| DATA RECORDS |
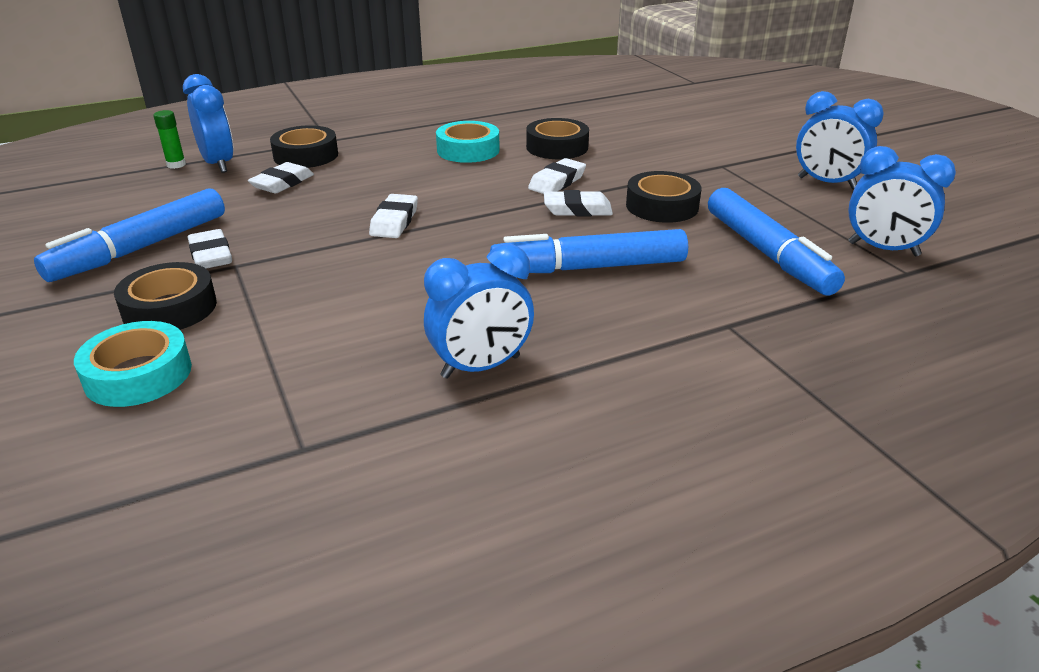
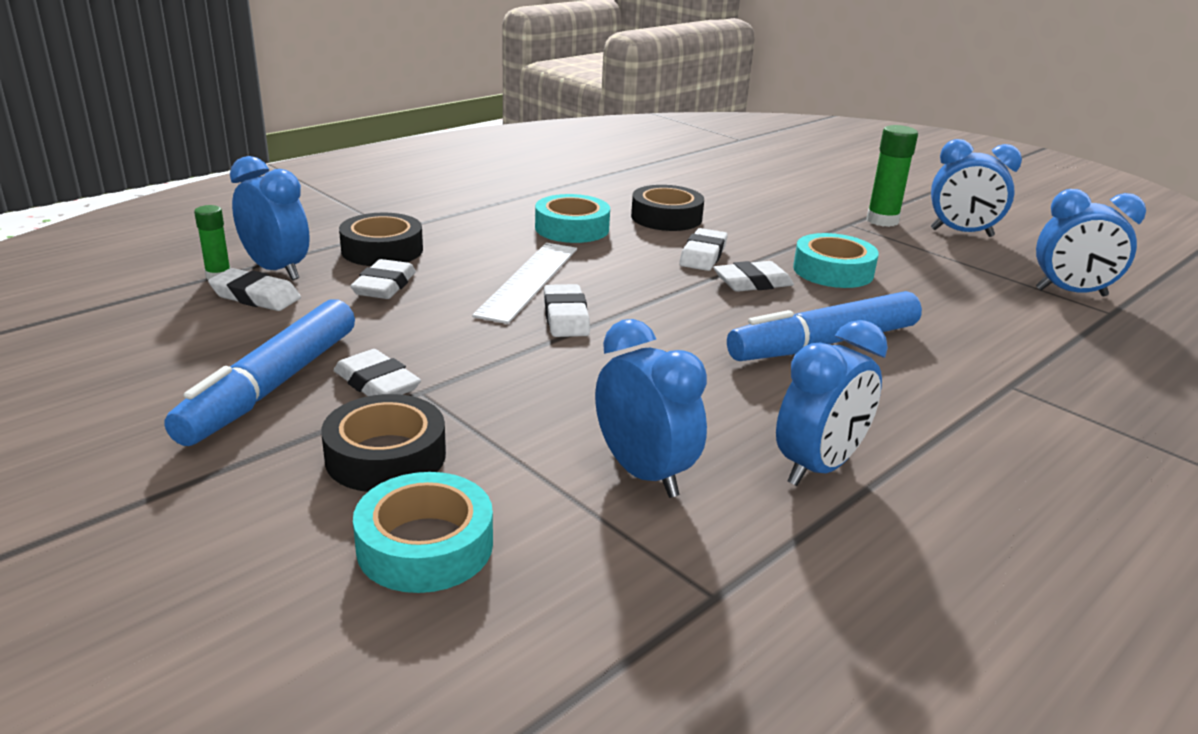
camera: 20 degrees left, 5 degrees down
(187, 182) = (255, 296): none -> white eraser
(338, 349) = (644, 473): none -> blue clock
(393, 189) = (528, 281): none -> white ruler
(662, 206) = (833, 271): black tape -> turquoise tape
(756, 165) = (882, 221): none -> green glue stick
(767, 253) = (976, 308): blue marker -> none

| INSTRUCTIONS FOR THE TASK |
What is needed is an exact repeat of the records, with every picture left out.

| RESPONSE TO THIS EXERCISE |
camera: 20 degrees left, 5 degrees down
(187, 182) = (255, 296): none -> white eraser
(338, 349) = (644, 473): none -> blue clock
(393, 189) = (528, 281): none -> white ruler
(662, 206) = (833, 271): black tape -> turquoise tape
(756, 165) = (882, 221): none -> green glue stick
(767, 253) = (976, 308): blue marker -> none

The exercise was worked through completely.